### SUPPLIED RECORDS
* * *
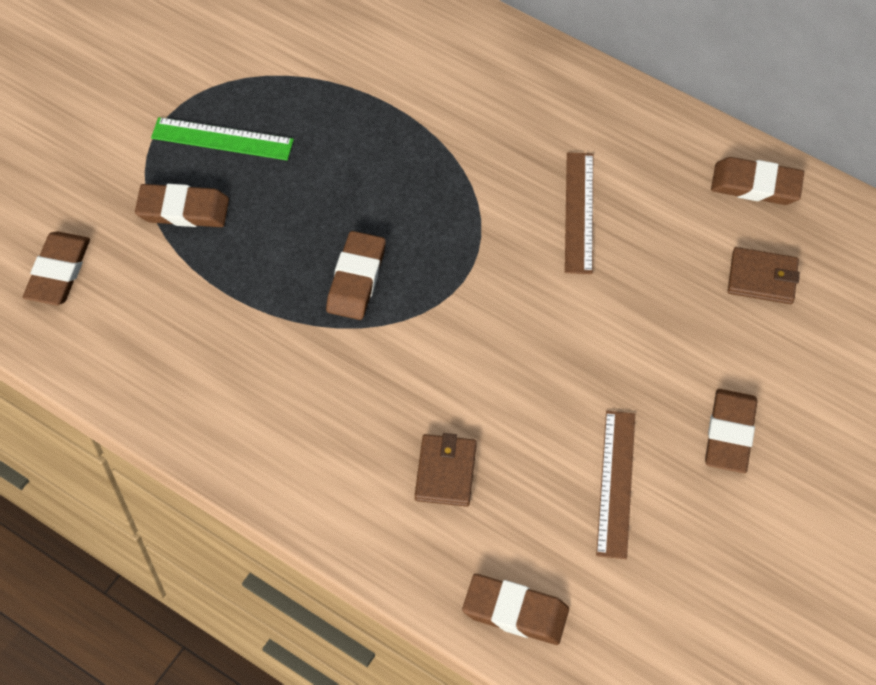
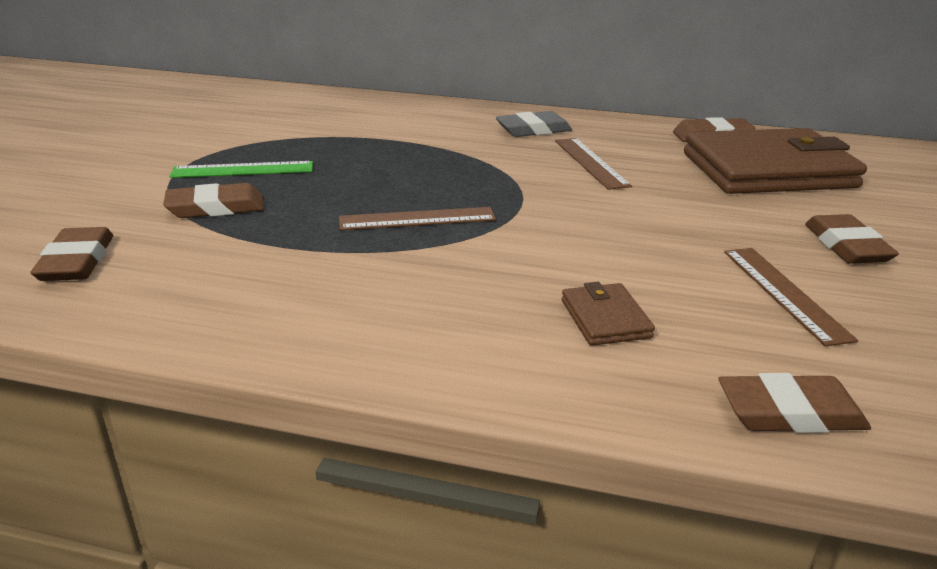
camera: 20 degrees left, 30 degrees down
brown eraser [326,231,386,320] -> brown ruler [339,207,496,230]
brown wallet [728,247,800,304] -> brown wallet [684,128,867,194], size x2.37
none -> grey eraser [496,111,572,137]

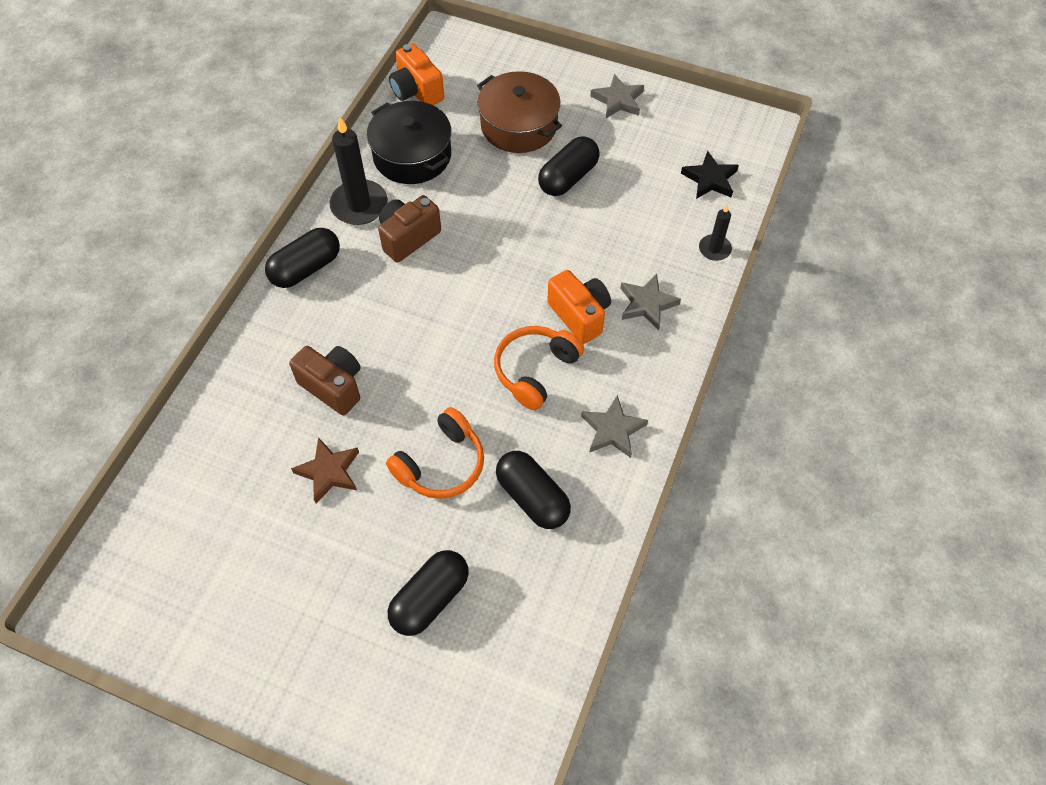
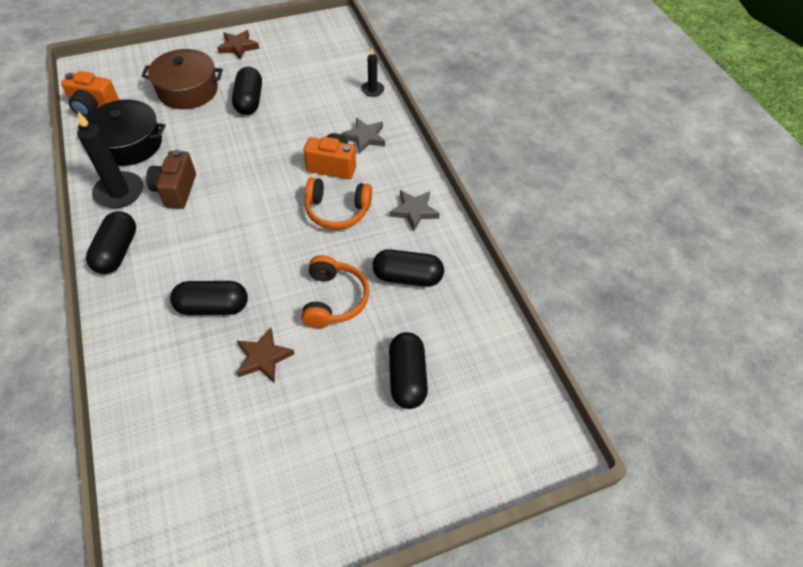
camera: 45 degrees left, 5 degrees down
brown camera [289,346,361,415] -> black capsule [170,281,248,315]
orange headphones [494,326,584,410] -> orange headphones turned 75 degrees counterclockwise [305,177,372,230]
grey star [590,74,644,118] -> brown star [217,30,259,60]
black star [681,151,739,199] -> none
* * *
### TASK INSTRUCTIONS
Would you transcribe the listing above line by line, exactly, leaving every picture out?

### RESPONSE TO THE TASK
camera: 20 degrees left, 30 degrees down
brown eraser [326,231,386,320] -> brown ruler [339,207,496,230]
brown wallet [728,247,800,304] -> brown wallet [684,128,867,194], size x2.37
none -> grey eraser [496,111,572,137]

camera: 45 degrees left, 5 degrees down
brown camera [289,346,361,415] -> black capsule [170,281,248,315]
orange headphones [494,326,584,410] -> orange headphones turned 75 degrees counterclockwise [305,177,372,230]
grey star [590,74,644,118] -> brown star [217,30,259,60]
black star [681,151,739,199] -> none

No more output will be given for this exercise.